Data to process: Begin

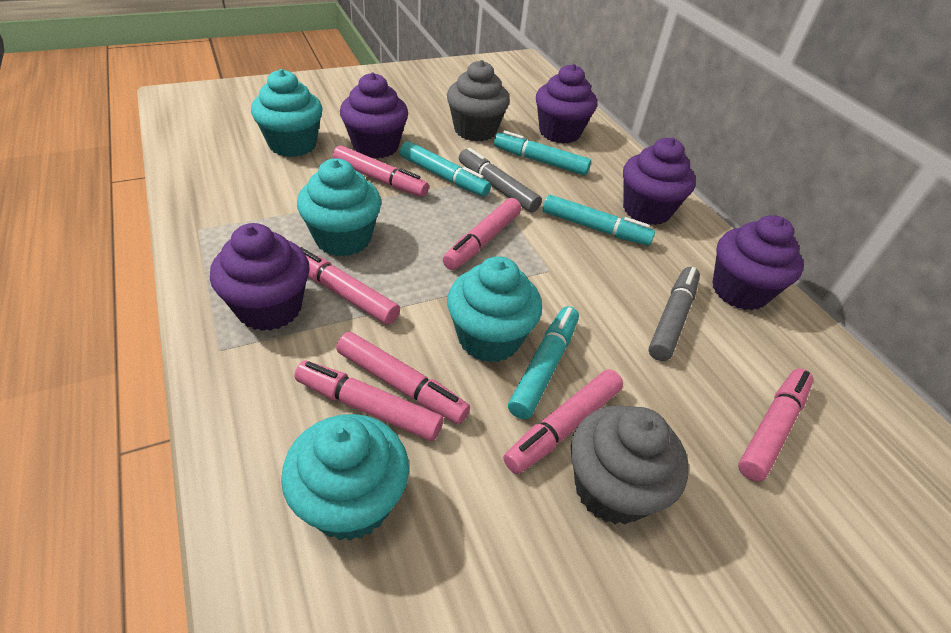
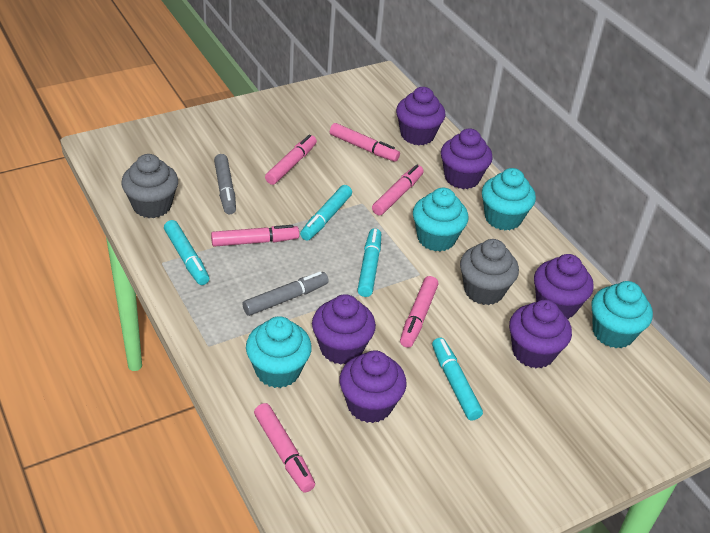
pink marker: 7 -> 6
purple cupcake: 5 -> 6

Data to process: End
Data to process: Begin

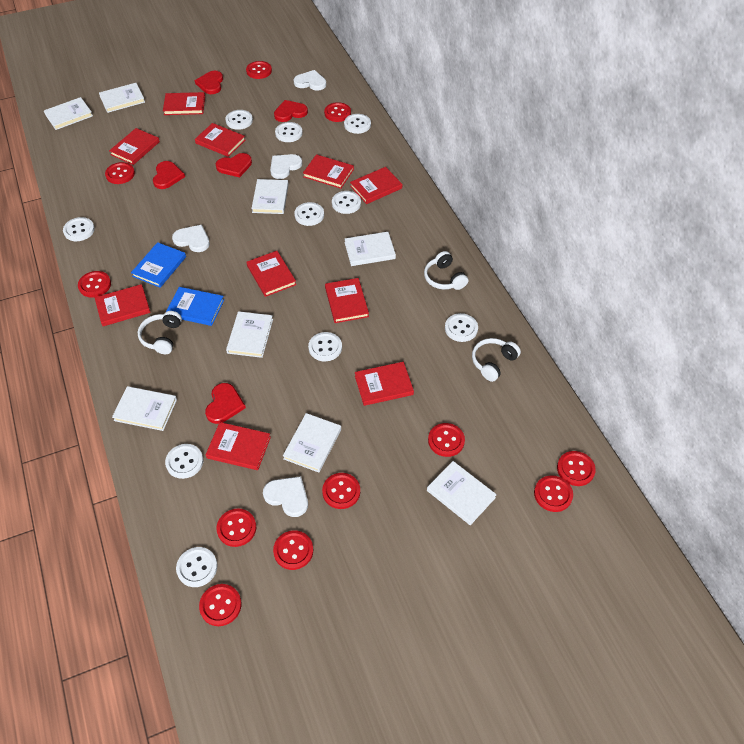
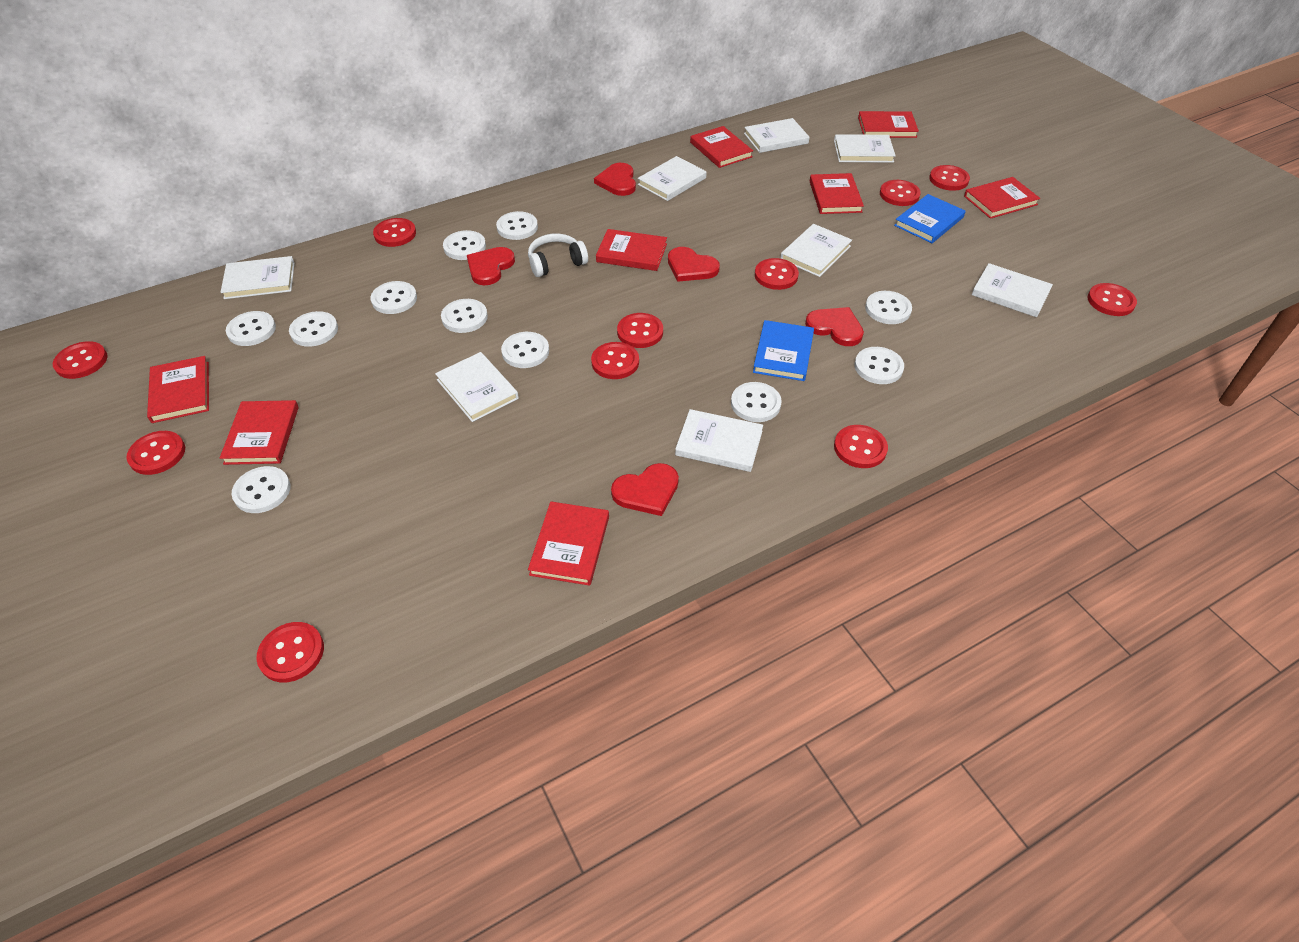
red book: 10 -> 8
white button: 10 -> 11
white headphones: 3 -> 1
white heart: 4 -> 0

Data to process: End

* [Directions for this task]:
Across the whole listing above, find every line with the string "white" and copy it.

* [Response]:
white button: 10 -> 11
white headphones: 3 -> 1
white heart: 4 -> 0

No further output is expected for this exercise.